**EXERCISE OBJECTIVE:**
Collect each line in the data below that contains the word "focus", and copy those lines out in full.

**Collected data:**
+++++

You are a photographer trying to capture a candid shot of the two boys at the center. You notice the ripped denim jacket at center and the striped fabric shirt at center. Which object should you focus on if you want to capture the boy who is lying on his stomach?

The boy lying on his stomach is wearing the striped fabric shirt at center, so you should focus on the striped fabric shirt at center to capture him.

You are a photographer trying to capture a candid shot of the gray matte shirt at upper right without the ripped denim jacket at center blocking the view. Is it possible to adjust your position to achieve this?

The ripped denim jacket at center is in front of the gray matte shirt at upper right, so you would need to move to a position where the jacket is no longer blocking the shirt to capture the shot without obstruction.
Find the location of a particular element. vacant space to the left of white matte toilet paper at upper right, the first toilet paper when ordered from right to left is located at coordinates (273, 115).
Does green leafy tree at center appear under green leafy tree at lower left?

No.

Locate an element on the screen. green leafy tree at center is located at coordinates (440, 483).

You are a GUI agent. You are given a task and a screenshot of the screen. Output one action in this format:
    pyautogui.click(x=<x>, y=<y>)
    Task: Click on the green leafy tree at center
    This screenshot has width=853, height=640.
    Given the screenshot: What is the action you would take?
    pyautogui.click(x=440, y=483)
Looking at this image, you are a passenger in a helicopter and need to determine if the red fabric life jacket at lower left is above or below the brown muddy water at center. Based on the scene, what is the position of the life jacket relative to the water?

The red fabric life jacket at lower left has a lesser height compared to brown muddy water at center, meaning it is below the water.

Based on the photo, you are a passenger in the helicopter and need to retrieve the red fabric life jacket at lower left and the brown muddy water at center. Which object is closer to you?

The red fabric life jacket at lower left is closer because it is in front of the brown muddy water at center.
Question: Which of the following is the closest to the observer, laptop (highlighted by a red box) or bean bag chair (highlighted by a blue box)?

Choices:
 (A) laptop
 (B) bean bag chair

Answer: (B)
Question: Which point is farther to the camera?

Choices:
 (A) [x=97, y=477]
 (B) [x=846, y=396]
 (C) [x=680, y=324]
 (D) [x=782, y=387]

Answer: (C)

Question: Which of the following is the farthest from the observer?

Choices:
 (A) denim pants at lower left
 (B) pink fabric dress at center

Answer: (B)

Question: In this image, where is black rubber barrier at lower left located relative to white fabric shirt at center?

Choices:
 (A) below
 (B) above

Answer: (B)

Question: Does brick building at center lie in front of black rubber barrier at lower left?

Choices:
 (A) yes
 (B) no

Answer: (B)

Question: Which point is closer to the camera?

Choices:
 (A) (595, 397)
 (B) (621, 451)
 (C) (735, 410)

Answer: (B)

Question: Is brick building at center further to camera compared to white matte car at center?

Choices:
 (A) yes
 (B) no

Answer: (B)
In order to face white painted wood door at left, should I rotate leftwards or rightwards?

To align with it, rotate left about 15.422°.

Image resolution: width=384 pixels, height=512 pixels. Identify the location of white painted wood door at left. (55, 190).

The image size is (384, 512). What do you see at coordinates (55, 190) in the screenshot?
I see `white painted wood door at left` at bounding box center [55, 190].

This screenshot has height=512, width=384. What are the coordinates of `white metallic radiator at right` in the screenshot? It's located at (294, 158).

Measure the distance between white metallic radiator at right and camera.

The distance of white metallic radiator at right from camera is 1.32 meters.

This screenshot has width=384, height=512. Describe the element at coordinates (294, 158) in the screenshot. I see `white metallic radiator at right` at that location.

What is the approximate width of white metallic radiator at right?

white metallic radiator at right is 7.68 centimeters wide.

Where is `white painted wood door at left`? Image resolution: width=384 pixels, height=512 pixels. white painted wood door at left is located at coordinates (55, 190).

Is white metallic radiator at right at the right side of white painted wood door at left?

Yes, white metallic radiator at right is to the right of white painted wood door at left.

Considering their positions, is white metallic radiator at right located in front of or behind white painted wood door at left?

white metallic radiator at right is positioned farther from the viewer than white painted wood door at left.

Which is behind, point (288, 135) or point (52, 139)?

+++++

**TASK ANSWER:**
You are a photographer trying to capture a candid shot of the two boys at the center. You notice the ripped denim jacket at center and the striped fabric shirt at center. Which object should you focus on if you want to capture the boy who is lying on his stomach?
The boy lying on his stomach is wearing the striped fabric shirt at center, so you should focus on the striped fabric shirt at center to capture him.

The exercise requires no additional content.